───── Supplied material

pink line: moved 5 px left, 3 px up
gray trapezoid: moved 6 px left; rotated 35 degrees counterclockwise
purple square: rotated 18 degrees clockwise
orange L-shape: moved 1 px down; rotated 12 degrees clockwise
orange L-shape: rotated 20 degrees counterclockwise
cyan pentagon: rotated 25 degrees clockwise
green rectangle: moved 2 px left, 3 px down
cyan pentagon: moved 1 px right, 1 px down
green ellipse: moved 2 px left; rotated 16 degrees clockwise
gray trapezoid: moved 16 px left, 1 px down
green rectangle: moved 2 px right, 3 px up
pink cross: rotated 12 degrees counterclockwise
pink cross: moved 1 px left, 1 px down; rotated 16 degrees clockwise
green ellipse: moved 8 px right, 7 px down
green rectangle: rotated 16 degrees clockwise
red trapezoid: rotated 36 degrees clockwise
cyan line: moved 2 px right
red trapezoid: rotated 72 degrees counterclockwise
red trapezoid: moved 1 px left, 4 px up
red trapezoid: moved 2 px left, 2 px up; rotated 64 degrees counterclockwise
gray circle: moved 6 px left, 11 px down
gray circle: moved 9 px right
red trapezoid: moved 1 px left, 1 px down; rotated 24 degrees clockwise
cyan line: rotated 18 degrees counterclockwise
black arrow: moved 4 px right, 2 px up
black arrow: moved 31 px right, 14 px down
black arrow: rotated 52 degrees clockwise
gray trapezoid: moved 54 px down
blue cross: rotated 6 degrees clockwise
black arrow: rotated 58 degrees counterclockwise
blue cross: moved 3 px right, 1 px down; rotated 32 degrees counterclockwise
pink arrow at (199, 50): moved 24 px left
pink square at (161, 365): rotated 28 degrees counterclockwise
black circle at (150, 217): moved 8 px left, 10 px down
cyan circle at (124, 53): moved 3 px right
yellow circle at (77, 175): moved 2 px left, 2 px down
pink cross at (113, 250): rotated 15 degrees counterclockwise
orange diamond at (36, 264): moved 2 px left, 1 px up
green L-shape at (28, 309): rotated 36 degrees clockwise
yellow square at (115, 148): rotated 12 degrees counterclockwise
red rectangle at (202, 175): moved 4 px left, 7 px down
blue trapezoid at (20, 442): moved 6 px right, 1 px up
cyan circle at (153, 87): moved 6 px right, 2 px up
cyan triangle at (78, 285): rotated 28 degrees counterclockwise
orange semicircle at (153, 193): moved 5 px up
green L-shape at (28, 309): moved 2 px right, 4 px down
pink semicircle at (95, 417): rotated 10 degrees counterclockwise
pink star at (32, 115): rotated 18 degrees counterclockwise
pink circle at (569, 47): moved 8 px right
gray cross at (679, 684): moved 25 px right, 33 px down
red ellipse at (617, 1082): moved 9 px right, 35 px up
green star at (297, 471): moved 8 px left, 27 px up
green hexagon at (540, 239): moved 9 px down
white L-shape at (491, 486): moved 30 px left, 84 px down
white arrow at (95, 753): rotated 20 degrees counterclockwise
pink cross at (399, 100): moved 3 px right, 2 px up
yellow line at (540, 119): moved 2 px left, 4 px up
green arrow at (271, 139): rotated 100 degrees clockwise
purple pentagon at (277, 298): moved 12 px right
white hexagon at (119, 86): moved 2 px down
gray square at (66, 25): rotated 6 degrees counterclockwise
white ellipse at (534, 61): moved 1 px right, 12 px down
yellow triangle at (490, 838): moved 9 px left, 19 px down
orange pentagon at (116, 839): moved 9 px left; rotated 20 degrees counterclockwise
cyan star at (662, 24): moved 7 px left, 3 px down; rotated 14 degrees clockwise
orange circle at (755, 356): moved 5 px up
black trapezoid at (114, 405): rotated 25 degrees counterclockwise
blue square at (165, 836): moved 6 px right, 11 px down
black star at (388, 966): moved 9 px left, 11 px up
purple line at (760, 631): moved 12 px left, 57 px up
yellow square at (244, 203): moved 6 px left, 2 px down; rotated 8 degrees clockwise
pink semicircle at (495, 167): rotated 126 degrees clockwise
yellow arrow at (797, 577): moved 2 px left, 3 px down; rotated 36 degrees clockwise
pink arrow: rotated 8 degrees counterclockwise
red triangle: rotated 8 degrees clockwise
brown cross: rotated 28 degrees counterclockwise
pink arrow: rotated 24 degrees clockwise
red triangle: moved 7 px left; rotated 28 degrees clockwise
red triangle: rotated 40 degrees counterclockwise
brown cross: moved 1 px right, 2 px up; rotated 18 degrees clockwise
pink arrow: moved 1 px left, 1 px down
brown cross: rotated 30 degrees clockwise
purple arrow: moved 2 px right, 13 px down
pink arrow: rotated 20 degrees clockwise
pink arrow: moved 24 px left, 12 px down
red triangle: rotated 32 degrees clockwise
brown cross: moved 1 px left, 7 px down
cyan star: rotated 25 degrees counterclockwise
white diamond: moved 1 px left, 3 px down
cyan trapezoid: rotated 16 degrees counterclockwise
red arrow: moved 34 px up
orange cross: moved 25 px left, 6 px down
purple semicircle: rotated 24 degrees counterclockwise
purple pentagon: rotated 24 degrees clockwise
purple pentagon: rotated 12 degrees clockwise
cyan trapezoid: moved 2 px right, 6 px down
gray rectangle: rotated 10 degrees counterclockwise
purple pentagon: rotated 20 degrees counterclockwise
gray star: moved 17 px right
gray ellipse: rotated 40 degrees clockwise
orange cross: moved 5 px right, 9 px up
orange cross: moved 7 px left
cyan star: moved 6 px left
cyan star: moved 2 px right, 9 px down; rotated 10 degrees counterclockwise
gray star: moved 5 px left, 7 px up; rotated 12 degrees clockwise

──────────

▶ [Task goal] Copy every entry above word for word, one per line, in the same order.

▶ [In response]
pink line: moved 5 px left, 3 px up
gray trapezoid: moved 6 px left; rotated 35 degrees counterclockwise
purple square: rotated 18 degrees clockwise
orange L-shape: moved 1 px down; rotated 12 degrees clockwise
orange L-shape: rotated 20 degrees counterclockwise
cyan pentagon: rotated 25 degrees clockwise
green rectangle: moved 2 px left, 3 px down
cyan pentagon: moved 1 px right, 1 px down
green ellipse: moved 2 px left; rotated 16 degrees clockwise
gray trapezoid: moved 16 px left, 1 px down
green rectangle: moved 2 px right, 3 px up
pink cross: rotated 12 degrees counterclockwise
pink cross: moved 1 px left, 1 px down; rotated 16 degrees clockwise
green ellipse: moved 8 px right, 7 px down
green rectangle: rotated 16 degrees clockwise
red trapezoid: rotated 36 degrees clockwise
cyan line: moved 2 px right
red trapezoid: rotated 72 degrees counterclockwise
red trapezoid: moved 1 px left, 4 px up
red trapezoid: moved 2 px left, 2 px up; rotated 64 degrees counterclockwise
gray circle: moved 6 px left, 11 px down
gray circle: moved 9 px right
red trapezoid: moved 1 px left, 1 px down; rotated 24 degrees clockwise
cyan line: rotated 18 degrees counterclockwise
black arrow: moved 4 px right, 2 px up
black arrow: moved 31 px right, 14 px down
black arrow: rotated 52 degrees clockwise
gray trapezoid: moved 54 px down
blue cross: rotated 6 degrees clockwise
black arrow: rotated 58 degrees counterclockwise
blue cross: moved 3 px right, 1 px down; rotated 32 degrees counterclockwise
pink arrow at (199, 50): moved 24 px left
pink square at (161, 365): rotated 28 degrees counterclockwise
black circle at (150, 217): moved 8 px left, 10 px down
cyan circle at (124, 53): moved 3 px right
yellow circle at (77, 175): moved 2 px left, 2 px down
pink cross at (113, 250): rotated 15 degrees counterclockwise
orange diamond at (36, 264): moved 2 px left, 1 px up
green L-shape at (28, 309): rotated 36 degrees clockwise
yellow square at (115, 148): rotated 12 degrees counterclockwise
red rectangle at (202, 175): moved 4 px left, 7 px down
blue trapezoid at (20, 442): moved 6 px right, 1 px up
cyan circle at (153, 87): moved 6 px right, 2 px up
cyan triangle at (78, 285): rotated 28 degrees counterclockwise
orange semicircle at (153, 193): moved 5 px up
green L-shape at (28, 309): moved 2 px right, 4 px down
pink semicircle at (95, 417): rotated 10 degrees counterclockwise
pink star at (32, 115): rotated 18 degrees counterclockwise
pink circle at (569, 47): moved 8 px right
gray cross at (679, 684): moved 25 px right, 33 px down
red ellipse at (617, 1082): moved 9 px right, 35 px up
green star at (297, 471): moved 8 px left, 27 px up
green hexagon at (540, 239): moved 9 px down
white L-shape at (491, 486): moved 30 px left, 84 px down
white arrow at (95, 753): rotated 20 degrees counterclockwise
pink cross at (399, 100): moved 3 px right, 2 px up
yellow line at (540, 119): moved 2 px left, 4 px up
green arrow at (271, 139): rotated 100 degrees clockwise
purple pentagon at (277, 298): moved 12 px right
white hexagon at (119, 86): moved 2 px down
gray square at (66, 25): rotated 6 degrees counterclockwise
white ellipse at (534, 61): moved 1 px right, 12 px down
yellow triangle at (490, 838): moved 9 px left, 19 px down
orange pentagon at (116, 839): moved 9 px left; rotated 20 degrees counterclockwise
cyan star at (662, 24): moved 7 px left, 3 px down; rotated 14 degrees clockwise
orange circle at (755, 356): moved 5 px up
black trapezoid at (114, 405): rotated 25 degrees counterclockwise
blue square at (165, 836): moved 6 px right, 11 px down
black star at (388, 966): moved 9 px left, 11 px up
purple line at (760, 631): moved 12 px left, 57 px up
yellow square at (244, 203): moved 6 px left, 2 px down; rotated 8 degrees clockwise
pink semicircle at (495, 167): rotated 126 degrees clockwise
yellow arrow at (797, 577): moved 2 px left, 3 px down; rotated 36 degrees clockwise
pink arrow: rotated 8 degrees counterclockwise
red triangle: rotated 8 degrees clockwise
brown cross: rotated 28 degrees counterclockwise
pink arrow: rotated 24 degrees clockwise
red triangle: moved 7 px left; rotated 28 degrees clockwise
red triangle: rotated 40 degrees counterclockwise
brown cross: moved 1 px right, 2 px up; rotated 18 degrees clockwise
pink arrow: moved 1 px left, 1 px down
brown cross: rotated 30 degrees clockwise
purple arrow: moved 2 px right, 13 px down
pink arrow: rotated 20 degrees clockwise
pink arrow: moved 24 px left, 12 px down
red triangle: rotated 32 degrees clockwise
brown cross: moved 1 px left, 7 px down
cyan star: rotated 25 degrees counterclockwise
white diamond: moved 1 px left, 3 px down
cyan trapezoid: rotated 16 degrees counterclockwise
red arrow: moved 34 px up
orange cross: moved 25 px left, 6 px down
purple semicircle: rotated 24 degrees counterclockwise
purple pentagon: rotated 24 degrees clockwise
purple pentagon: rotated 12 degrees clockwise
cyan trapezoid: moved 2 px right, 6 px down
gray rectangle: rotated 10 degrees counterclockwise
purple pentagon: rotated 20 degrees counterclockwise
gray star: moved 17 px right
gray ellipse: rotated 40 degrees clockwise
orange cross: moved 5 px right, 9 px up
orange cross: moved 7 px left
cyan star: moved 6 px left
cyan star: moved 2 px right, 9 px down; rotated 10 degrees counterclockwise
gray star: moved 5 px left, 7 px up; rotated 12 degrees clockwise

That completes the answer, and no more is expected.